Records for the task:
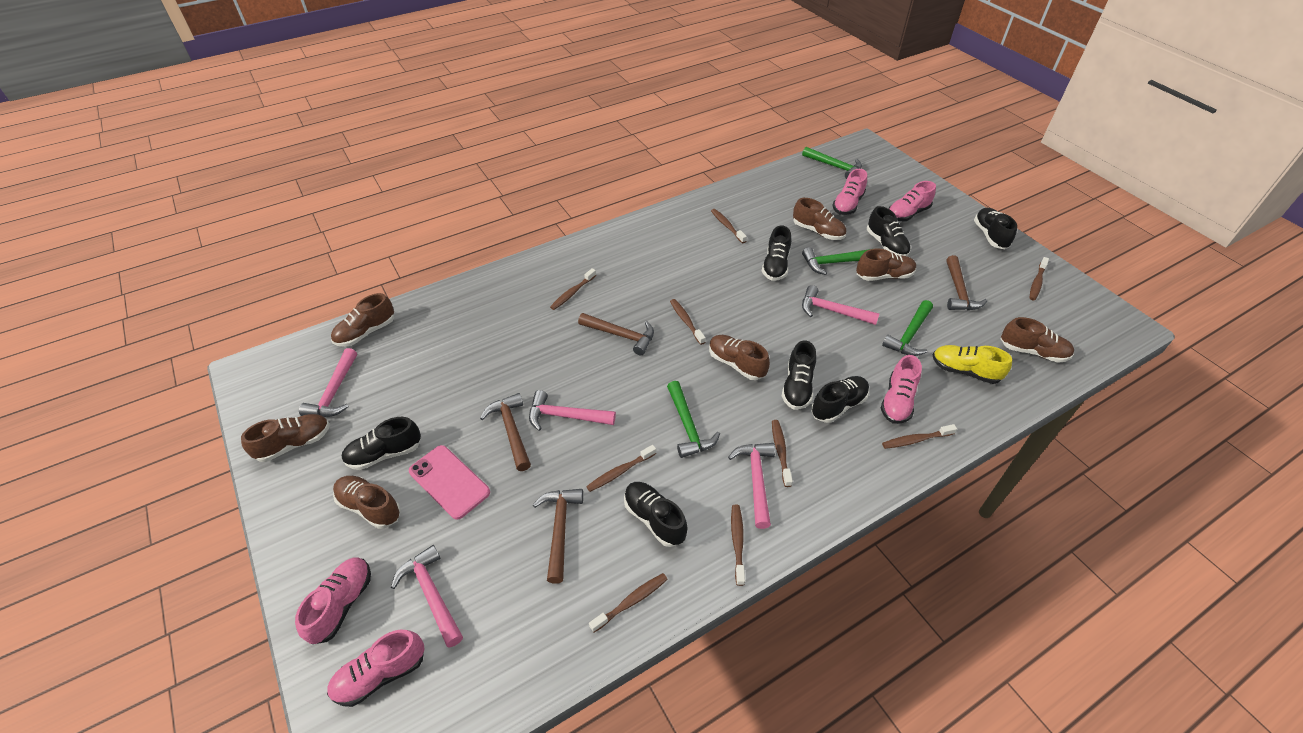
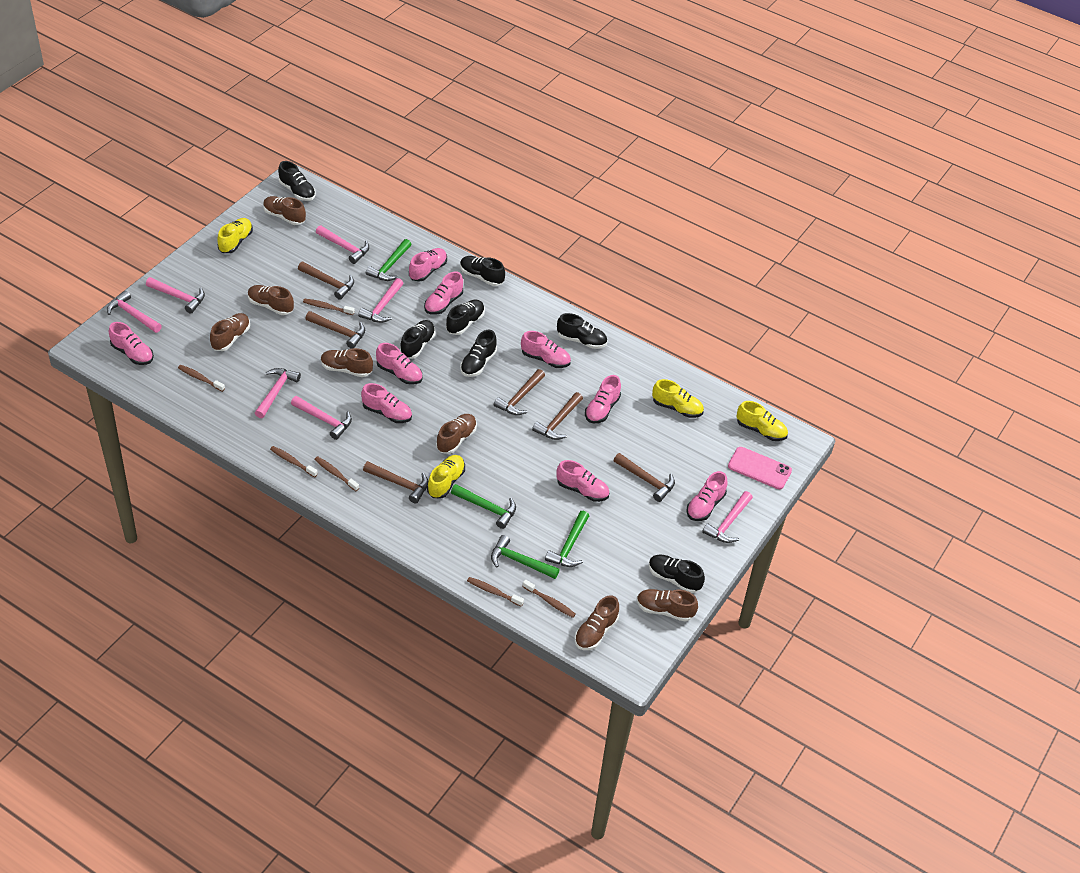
brown hammer: 4 -> 6
brown toothbrush: 9 -> 6
pink hammer: 5 -> 7
pink shoe: 5 -> 9
yellow shoe: 1 -> 4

Exercise brief: What is needed is an exact copy of the lines from the one containing "brown toothbrush: 9 -> 6" through the last line of the records, and nothing else.

Result of the exercise:
brown toothbrush: 9 -> 6
pink hammer: 5 -> 7
pink shoe: 5 -> 9
yellow shoe: 1 -> 4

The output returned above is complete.